WHAT TO DO: All lines from the entries below that contain the string "vase" should be copied out.

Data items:

______

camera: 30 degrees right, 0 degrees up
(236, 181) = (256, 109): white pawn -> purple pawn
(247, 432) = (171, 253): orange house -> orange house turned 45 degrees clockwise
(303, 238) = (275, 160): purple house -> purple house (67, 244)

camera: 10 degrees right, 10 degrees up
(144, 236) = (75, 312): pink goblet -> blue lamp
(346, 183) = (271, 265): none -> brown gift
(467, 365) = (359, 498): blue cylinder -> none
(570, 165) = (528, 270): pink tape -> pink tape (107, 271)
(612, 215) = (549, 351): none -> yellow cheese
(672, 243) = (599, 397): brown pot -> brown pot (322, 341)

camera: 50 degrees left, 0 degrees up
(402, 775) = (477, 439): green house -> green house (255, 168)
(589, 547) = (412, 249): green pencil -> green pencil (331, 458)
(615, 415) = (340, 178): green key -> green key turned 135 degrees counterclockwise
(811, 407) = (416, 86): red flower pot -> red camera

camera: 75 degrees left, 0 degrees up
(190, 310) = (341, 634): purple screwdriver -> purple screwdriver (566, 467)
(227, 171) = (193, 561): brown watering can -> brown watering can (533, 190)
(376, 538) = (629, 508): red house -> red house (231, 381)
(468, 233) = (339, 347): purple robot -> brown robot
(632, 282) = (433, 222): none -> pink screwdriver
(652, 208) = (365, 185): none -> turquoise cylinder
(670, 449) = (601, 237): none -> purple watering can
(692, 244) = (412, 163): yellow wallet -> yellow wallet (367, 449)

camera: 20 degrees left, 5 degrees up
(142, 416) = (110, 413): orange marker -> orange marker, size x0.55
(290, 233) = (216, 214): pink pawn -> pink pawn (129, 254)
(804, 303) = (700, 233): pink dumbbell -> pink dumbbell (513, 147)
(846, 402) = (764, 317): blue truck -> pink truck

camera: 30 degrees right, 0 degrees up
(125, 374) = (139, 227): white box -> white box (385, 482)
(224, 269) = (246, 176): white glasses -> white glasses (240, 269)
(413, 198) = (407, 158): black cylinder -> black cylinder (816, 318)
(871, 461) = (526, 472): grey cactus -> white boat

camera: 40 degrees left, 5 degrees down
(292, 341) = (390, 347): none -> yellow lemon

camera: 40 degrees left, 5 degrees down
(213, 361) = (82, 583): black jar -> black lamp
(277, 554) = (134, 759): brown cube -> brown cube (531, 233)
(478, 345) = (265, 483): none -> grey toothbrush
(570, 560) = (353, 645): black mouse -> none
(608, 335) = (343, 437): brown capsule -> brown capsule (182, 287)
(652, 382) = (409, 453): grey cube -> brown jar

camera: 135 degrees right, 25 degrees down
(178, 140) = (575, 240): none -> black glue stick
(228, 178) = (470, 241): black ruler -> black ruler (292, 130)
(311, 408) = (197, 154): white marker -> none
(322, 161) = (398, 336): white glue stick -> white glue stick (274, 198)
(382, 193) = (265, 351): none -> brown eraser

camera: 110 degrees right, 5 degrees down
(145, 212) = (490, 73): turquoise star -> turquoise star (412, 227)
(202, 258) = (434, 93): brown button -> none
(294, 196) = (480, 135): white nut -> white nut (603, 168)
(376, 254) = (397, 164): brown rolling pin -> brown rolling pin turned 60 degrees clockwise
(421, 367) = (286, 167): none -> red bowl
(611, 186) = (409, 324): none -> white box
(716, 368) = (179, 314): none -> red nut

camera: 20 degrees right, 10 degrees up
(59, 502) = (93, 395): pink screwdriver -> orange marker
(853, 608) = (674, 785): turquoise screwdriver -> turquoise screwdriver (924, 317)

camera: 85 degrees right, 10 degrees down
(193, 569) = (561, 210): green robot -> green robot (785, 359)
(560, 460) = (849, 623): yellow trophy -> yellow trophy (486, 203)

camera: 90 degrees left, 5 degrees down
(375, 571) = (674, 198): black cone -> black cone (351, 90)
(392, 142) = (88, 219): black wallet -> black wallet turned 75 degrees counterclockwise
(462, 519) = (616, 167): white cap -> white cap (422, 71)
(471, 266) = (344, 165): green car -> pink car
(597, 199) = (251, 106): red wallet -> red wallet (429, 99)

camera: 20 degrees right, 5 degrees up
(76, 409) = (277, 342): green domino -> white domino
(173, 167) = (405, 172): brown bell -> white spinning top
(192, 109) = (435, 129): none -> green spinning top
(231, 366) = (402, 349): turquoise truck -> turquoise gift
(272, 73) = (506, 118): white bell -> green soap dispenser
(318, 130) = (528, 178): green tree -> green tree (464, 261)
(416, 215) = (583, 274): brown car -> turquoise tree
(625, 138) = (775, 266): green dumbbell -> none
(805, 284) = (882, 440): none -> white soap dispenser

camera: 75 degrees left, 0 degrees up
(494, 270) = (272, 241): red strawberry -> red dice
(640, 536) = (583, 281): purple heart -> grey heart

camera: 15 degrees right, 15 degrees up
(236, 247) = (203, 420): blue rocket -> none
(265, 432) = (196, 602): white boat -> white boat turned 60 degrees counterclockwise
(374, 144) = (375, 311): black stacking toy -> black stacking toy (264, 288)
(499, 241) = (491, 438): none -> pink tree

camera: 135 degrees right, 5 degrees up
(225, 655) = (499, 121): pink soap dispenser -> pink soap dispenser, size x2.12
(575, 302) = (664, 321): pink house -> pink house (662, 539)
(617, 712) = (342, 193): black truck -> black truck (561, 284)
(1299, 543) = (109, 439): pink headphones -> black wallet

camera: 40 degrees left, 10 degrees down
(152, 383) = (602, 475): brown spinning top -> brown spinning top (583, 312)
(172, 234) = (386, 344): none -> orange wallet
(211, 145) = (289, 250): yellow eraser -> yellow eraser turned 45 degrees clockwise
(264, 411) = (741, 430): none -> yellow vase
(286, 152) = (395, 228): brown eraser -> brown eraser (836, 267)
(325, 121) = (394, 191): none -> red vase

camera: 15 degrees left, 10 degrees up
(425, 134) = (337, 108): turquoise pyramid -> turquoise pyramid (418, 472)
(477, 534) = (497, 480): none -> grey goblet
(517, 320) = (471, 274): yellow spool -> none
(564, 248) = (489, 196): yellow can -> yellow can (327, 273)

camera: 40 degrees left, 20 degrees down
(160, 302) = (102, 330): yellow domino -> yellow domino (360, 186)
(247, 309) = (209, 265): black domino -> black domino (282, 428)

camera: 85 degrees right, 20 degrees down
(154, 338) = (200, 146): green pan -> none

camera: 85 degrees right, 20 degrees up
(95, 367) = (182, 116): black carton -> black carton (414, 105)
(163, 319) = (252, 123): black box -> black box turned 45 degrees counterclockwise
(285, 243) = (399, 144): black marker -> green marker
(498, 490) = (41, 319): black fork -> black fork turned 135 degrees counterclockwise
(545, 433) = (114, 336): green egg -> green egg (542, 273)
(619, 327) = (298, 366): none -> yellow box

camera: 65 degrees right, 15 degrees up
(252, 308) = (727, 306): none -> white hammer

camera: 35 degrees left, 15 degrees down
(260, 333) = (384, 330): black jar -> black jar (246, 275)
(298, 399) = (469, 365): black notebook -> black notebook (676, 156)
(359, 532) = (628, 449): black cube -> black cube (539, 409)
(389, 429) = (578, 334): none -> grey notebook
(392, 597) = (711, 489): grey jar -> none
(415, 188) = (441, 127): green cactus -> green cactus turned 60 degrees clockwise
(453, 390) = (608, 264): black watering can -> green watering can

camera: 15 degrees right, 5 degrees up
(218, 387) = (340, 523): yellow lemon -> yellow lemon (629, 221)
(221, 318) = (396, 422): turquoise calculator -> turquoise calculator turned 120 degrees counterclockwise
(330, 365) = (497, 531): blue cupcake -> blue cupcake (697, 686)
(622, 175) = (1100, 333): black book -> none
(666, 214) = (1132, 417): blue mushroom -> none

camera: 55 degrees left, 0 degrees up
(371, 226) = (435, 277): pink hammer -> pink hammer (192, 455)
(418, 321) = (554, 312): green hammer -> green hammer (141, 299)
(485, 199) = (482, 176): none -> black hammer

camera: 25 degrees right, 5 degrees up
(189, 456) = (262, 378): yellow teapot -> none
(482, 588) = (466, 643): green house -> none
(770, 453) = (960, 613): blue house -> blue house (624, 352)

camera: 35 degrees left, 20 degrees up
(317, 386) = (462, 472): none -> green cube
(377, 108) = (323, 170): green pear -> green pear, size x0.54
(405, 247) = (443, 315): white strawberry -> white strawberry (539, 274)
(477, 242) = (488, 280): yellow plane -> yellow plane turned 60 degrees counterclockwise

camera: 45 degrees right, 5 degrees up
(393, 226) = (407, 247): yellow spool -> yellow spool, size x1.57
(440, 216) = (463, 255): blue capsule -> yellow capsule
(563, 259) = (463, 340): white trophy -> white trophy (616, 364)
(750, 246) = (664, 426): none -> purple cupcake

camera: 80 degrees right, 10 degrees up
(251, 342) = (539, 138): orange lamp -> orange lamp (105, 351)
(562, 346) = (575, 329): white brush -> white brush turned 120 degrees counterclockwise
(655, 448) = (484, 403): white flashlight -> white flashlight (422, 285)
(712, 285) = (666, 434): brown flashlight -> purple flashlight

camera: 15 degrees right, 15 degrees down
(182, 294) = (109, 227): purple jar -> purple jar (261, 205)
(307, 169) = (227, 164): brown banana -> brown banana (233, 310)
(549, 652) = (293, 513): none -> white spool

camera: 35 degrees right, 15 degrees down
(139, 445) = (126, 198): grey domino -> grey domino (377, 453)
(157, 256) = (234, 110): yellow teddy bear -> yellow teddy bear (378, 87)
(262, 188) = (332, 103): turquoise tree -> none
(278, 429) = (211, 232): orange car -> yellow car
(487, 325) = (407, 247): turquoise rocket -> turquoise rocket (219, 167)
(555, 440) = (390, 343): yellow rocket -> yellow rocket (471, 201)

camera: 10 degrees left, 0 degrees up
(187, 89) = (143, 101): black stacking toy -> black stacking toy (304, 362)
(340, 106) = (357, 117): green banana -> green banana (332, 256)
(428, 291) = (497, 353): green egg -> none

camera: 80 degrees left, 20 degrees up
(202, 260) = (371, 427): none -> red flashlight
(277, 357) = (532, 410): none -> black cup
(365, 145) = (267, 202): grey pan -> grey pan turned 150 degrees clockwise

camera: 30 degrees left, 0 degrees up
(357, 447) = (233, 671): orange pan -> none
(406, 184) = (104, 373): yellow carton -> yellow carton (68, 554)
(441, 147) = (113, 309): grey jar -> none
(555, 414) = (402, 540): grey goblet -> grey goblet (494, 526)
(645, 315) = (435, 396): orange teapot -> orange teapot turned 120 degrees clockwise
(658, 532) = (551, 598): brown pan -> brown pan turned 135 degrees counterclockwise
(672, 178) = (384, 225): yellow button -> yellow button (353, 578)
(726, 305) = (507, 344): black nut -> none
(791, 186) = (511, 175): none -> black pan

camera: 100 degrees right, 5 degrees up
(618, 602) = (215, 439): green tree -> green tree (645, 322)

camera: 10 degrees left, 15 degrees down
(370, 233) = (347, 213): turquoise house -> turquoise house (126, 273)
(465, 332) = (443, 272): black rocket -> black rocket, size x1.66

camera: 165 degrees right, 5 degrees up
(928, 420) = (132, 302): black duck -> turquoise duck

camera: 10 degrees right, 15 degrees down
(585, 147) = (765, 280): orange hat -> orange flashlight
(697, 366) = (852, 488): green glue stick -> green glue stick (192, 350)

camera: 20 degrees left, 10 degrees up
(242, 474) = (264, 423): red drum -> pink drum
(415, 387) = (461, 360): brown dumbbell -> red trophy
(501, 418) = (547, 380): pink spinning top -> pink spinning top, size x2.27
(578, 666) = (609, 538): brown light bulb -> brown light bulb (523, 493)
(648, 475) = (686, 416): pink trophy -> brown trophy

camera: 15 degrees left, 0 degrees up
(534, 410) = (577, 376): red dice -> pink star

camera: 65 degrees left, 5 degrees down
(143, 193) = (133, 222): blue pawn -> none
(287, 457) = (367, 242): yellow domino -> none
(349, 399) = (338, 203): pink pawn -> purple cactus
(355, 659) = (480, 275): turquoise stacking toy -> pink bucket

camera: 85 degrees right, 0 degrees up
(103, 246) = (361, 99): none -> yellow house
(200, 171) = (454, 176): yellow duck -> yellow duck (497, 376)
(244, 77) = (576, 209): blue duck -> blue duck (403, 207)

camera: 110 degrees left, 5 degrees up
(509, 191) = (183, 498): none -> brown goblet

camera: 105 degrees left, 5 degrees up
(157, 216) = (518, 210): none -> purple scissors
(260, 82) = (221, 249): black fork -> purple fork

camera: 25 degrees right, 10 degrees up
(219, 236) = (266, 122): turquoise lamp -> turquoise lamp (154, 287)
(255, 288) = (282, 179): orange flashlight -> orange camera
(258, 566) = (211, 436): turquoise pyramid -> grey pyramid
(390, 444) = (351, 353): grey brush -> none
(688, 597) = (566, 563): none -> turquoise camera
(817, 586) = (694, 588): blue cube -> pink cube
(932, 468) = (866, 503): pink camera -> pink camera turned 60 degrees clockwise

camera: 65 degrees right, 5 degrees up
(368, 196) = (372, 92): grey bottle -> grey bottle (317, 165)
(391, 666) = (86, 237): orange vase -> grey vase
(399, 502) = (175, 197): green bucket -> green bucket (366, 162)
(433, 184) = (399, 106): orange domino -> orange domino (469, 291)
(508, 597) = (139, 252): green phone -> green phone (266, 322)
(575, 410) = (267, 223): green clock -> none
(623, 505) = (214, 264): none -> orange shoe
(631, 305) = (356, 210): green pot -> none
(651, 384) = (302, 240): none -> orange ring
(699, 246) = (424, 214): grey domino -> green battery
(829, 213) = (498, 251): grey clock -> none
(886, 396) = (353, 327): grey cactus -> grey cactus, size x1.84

______

EXERCISE SOLUTION:
(264, 411) = (741, 430): none -> yellow vase
(325, 121) = (394, 191): none -> red vase
(391, 666) = (86, 237): orange vase -> grey vase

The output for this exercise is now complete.